### Task inputs
-- Opening Marker --
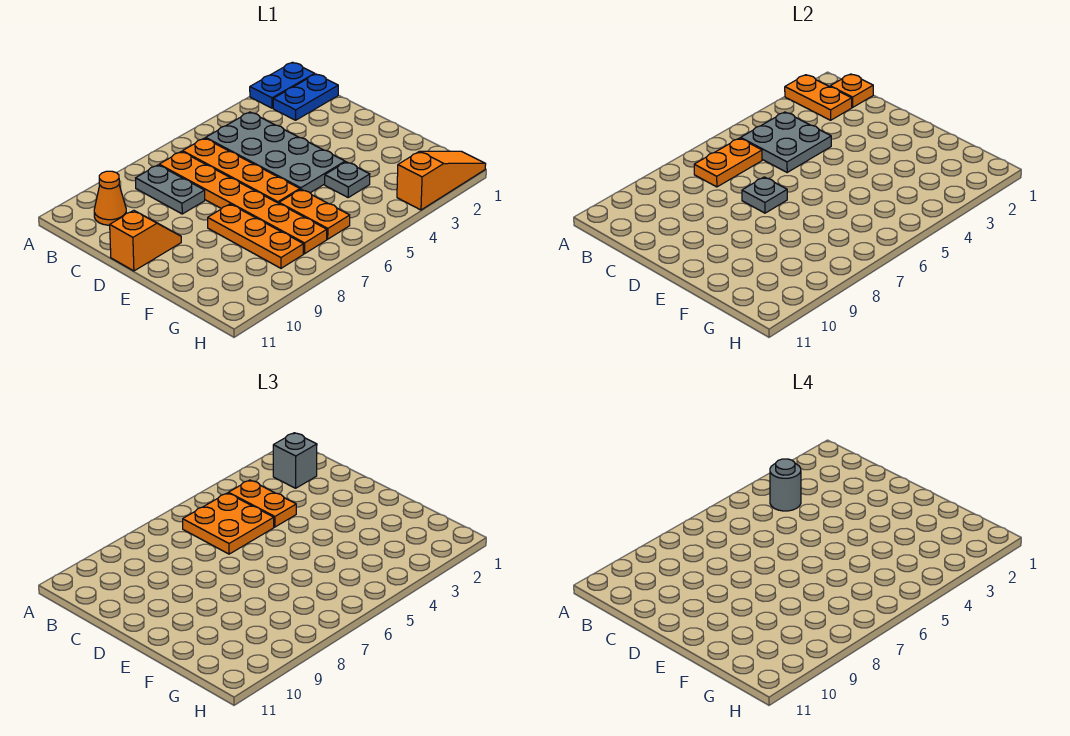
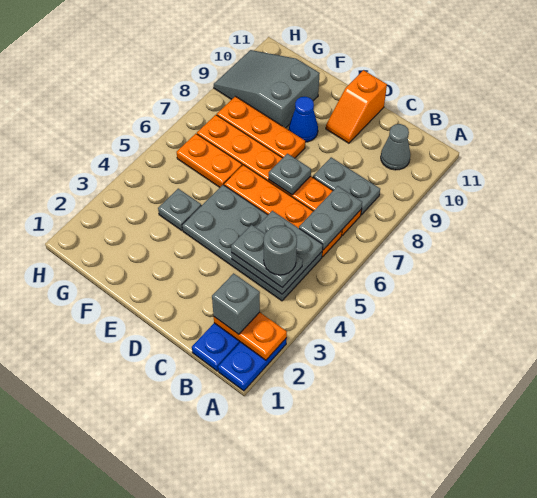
orange plate B1 level 2 -> none
orange plate B4:C4 level 3 -> grey plate B4:C4 level 3
orange plate B5:C6 level 3 -> none
orange plate B6:B7 level 2 -> grey plate B6:B7 level 2
orange cone B10 level 1 -> grey cone B10 level 1
none -> blue cone E9 level 1
none -> grey slope F9:H10 level 1 top F
orange slope H1:H3 level 1 top 3 -> none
-- Closing Marker --
### Task to carry out
Please find every line in the listing that holds the string "plate" and copy it.

### Result for this task
orange plate B1 level 2 -> none
orange plate B4:C4 level 3 -> grey plate B4:C4 level 3
orange plate B5:C6 level 3 -> none
orange plate B6:B7 level 2 -> grey plate B6:B7 level 2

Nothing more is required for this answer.